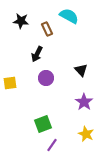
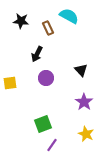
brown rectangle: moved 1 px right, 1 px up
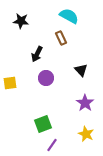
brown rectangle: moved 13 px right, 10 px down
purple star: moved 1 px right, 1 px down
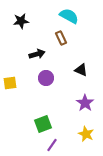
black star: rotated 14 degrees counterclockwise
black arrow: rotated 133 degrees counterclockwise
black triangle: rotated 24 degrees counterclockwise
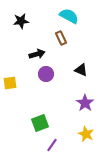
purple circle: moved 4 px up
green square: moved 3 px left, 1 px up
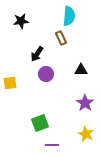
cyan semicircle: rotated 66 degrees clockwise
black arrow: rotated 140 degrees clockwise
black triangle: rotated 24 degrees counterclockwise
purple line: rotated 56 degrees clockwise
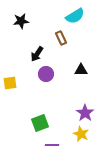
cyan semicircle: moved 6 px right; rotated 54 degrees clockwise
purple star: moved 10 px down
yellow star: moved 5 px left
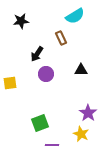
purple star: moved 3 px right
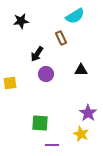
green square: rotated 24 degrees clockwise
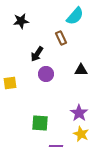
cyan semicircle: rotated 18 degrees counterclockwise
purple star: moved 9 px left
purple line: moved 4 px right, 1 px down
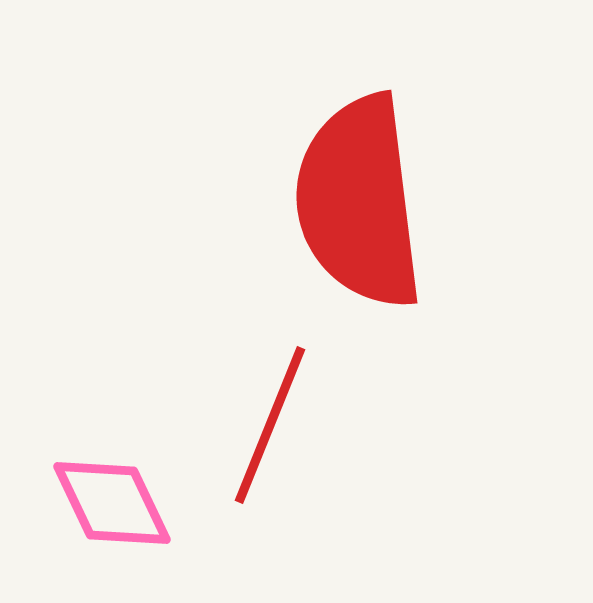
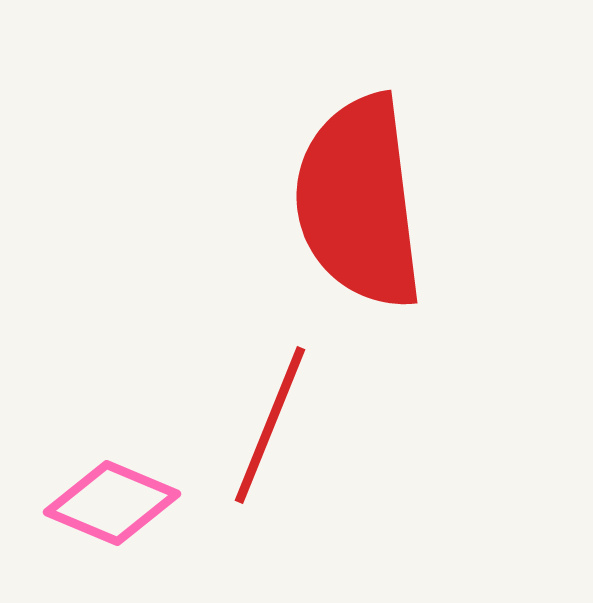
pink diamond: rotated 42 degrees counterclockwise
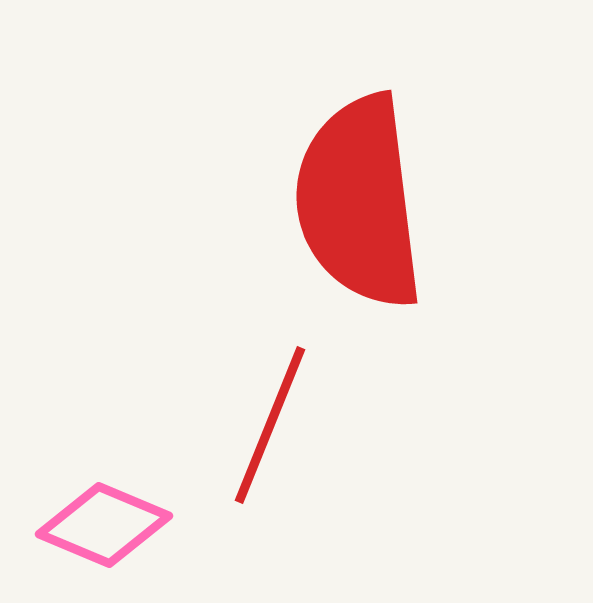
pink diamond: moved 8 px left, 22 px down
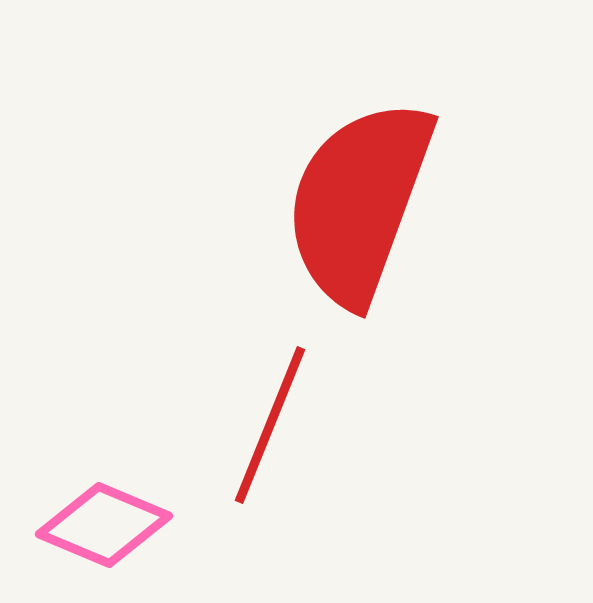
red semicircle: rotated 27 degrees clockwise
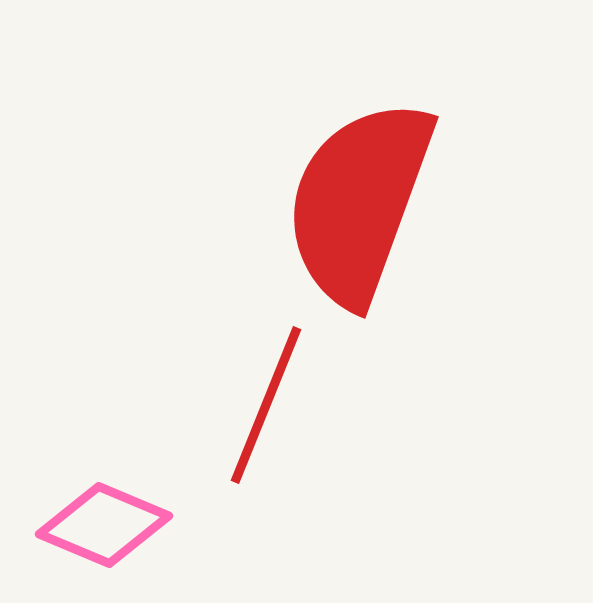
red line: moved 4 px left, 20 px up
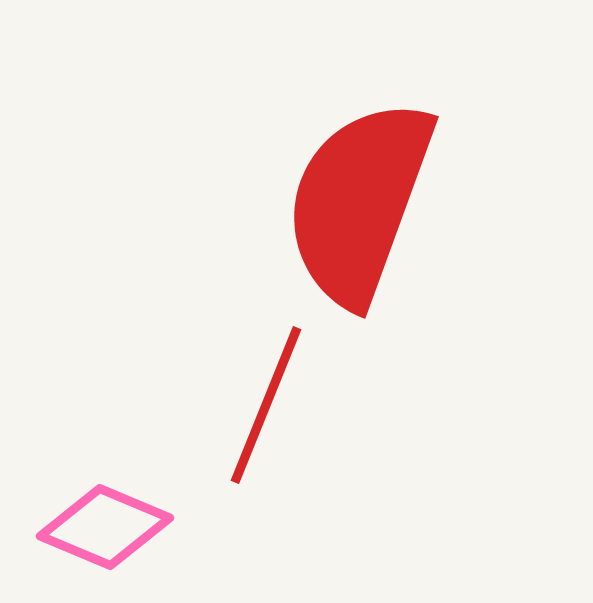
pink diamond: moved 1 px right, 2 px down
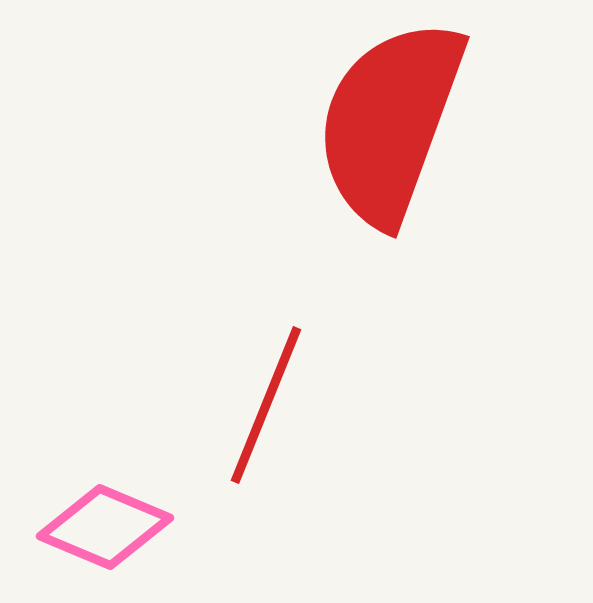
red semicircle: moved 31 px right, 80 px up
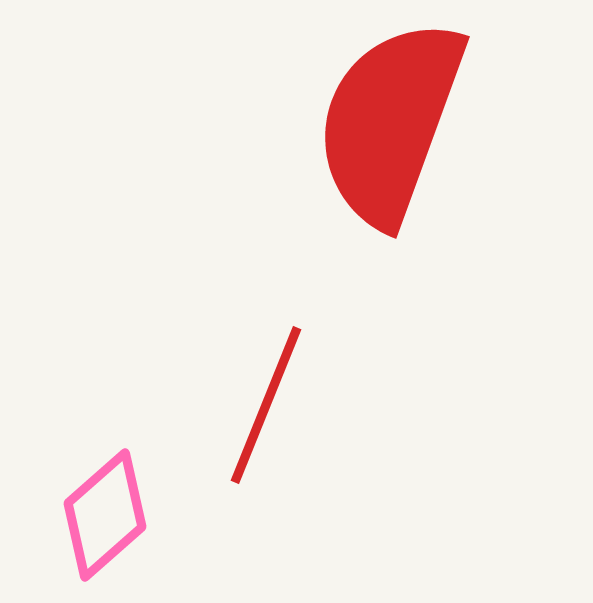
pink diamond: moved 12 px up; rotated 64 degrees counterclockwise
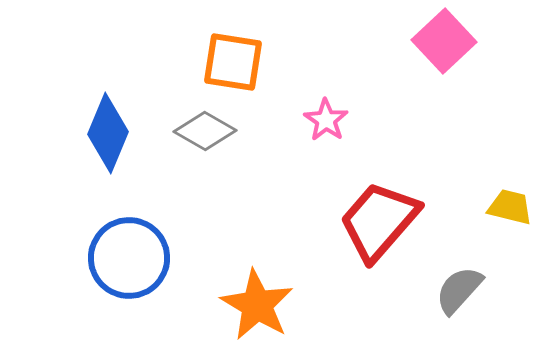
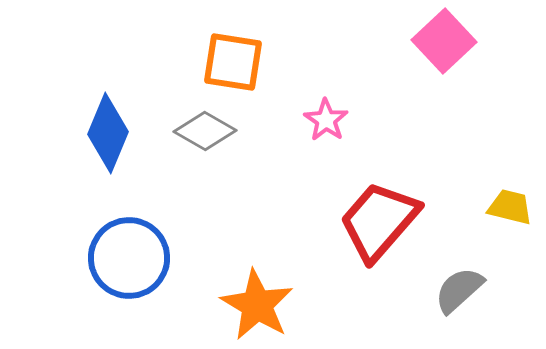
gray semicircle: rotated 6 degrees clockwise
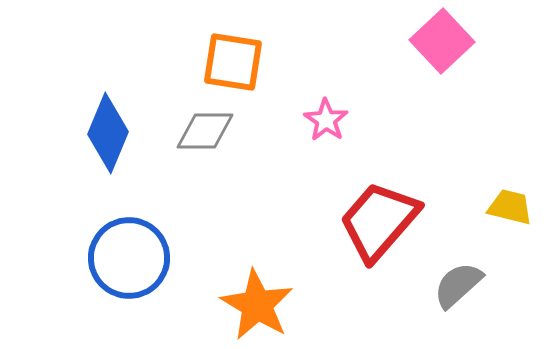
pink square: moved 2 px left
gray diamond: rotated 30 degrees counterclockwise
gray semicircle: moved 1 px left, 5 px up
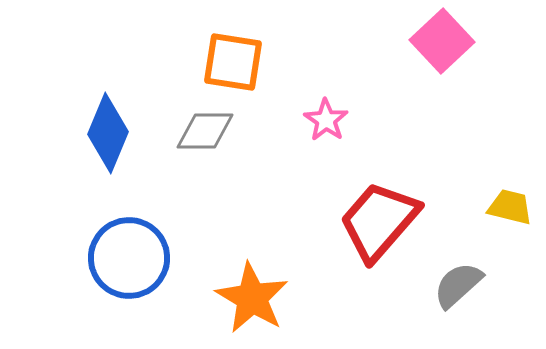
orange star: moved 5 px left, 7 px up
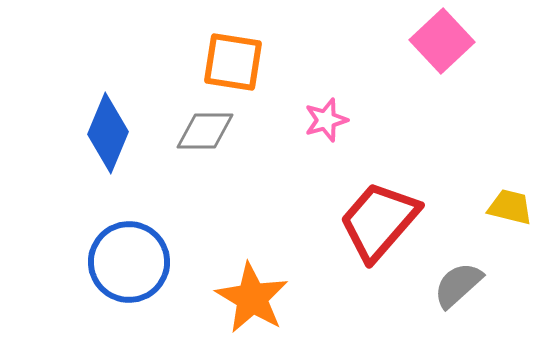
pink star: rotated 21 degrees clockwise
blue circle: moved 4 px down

+-------+

## [What this task involves]
Print every line of the items above verbatim, leaving out the pictures.

## [Correct response]
brown rectangle: moved 1 px right, 1 px up
brown rectangle: moved 13 px right, 10 px down
purple star: moved 1 px right, 1 px down
black star: rotated 14 degrees counterclockwise
black arrow: rotated 133 degrees counterclockwise
black triangle: rotated 24 degrees counterclockwise
purple circle: moved 4 px up
green square: moved 3 px left, 1 px up
cyan semicircle: rotated 66 degrees clockwise
black arrow: rotated 140 degrees clockwise
black triangle: rotated 24 degrees counterclockwise
purple line: rotated 56 degrees clockwise
cyan semicircle: moved 6 px right; rotated 54 degrees clockwise
purple star: moved 10 px down
yellow star: moved 5 px left
purple star: moved 3 px right
green square: rotated 24 degrees clockwise
cyan semicircle: rotated 18 degrees counterclockwise
purple star: moved 9 px left
purple line: moved 4 px right, 1 px down
pink diamond: rotated 42 degrees counterclockwise
pink diamond: moved 8 px left, 22 px down
red semicircle: rotated 27 degrees clockwise
red line: moved 4 px left, 20 px up
pink diamond: moved 1 px right, 2 px down
red semicircle: moved 31 px right, 80 px up
pink diamond: moved 12 px up; rotated 64 degrees counterclockwise
gray semicircle: rotated 6 degrees clockwise
pink square: moved 2 px left
gray diamond: rotated 30 degrees counterclockwise
gray semicircle: moved 1 px left, 5 px up
orange star: moved 5 px left, 7 px up
pink star: rotated 21 degrees clockwise
blue circle: moved 4 px down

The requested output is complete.